EXERCISE OBJECTIVE:
Which lines of the data below include the string "brown"? Return each of them.

___ EXERCISE DATA ___

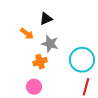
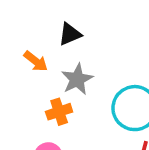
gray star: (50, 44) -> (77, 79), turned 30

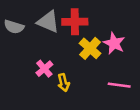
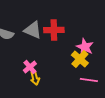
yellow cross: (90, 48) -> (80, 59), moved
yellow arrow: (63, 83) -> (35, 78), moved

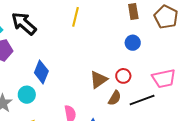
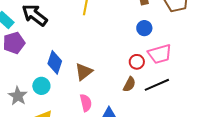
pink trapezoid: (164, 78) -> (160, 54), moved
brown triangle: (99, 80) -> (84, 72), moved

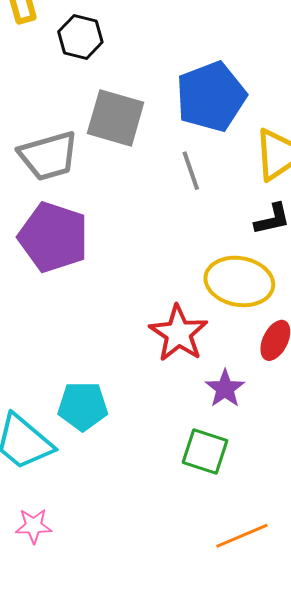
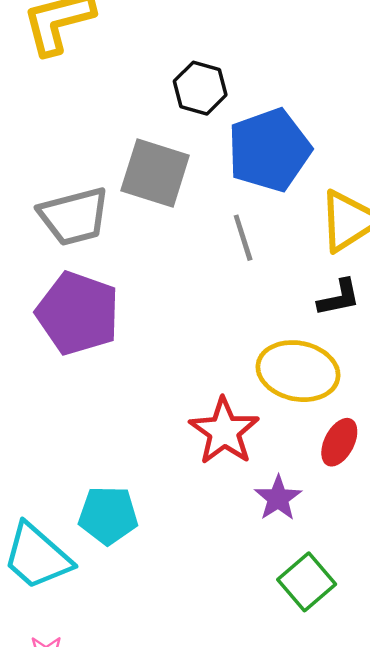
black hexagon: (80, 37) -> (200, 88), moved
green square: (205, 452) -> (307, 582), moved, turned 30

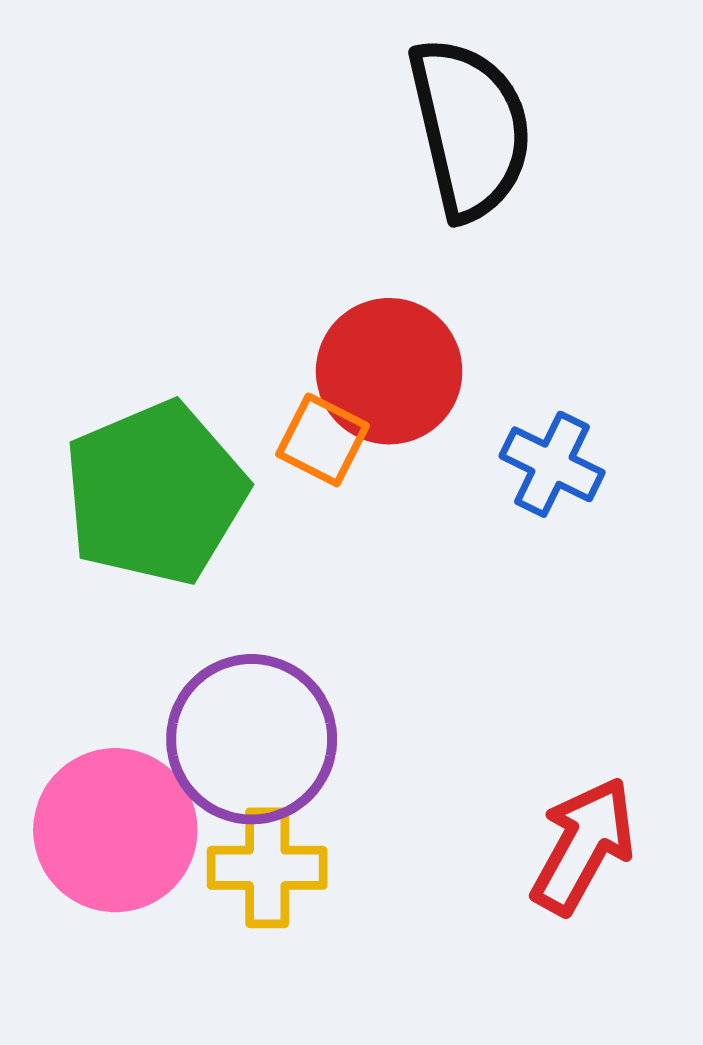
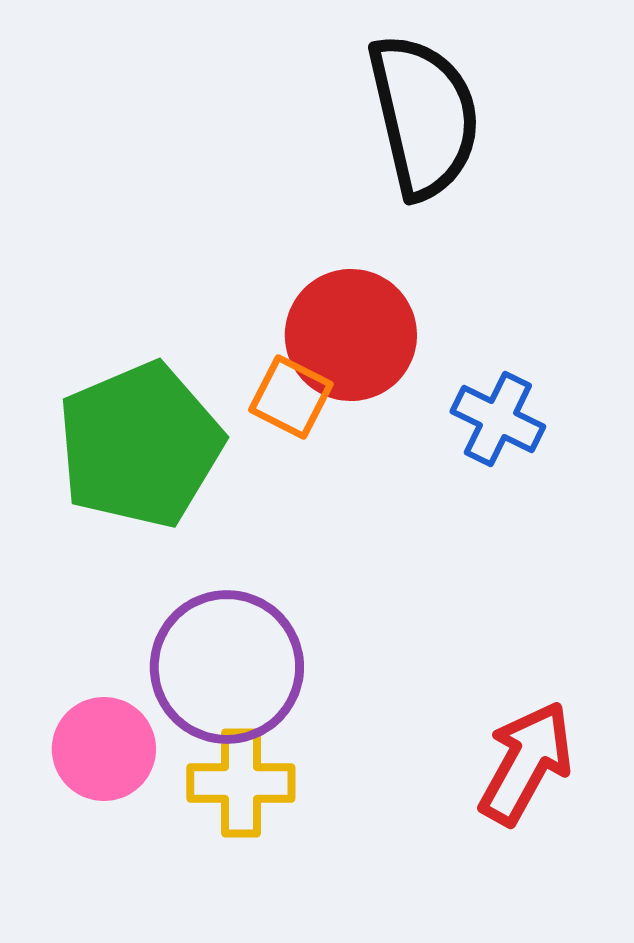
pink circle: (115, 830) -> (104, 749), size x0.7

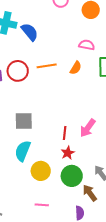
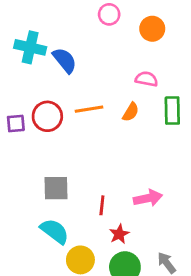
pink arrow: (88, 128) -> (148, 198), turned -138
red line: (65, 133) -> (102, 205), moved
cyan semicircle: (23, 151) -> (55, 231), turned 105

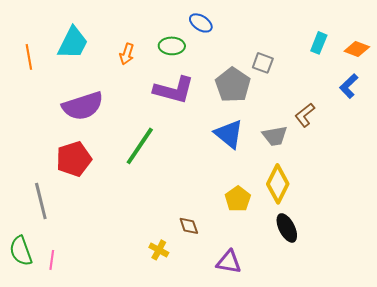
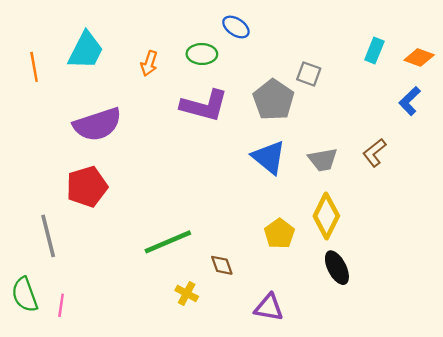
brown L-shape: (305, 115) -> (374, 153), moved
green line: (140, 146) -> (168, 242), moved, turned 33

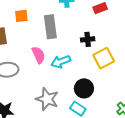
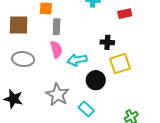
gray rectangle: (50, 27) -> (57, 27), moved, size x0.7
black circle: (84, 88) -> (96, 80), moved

___

SOLUTION:
brown triangle: (99, 80) -> (84, 72), moved
brown L-shape: (305, 115) -> (374, 153), moved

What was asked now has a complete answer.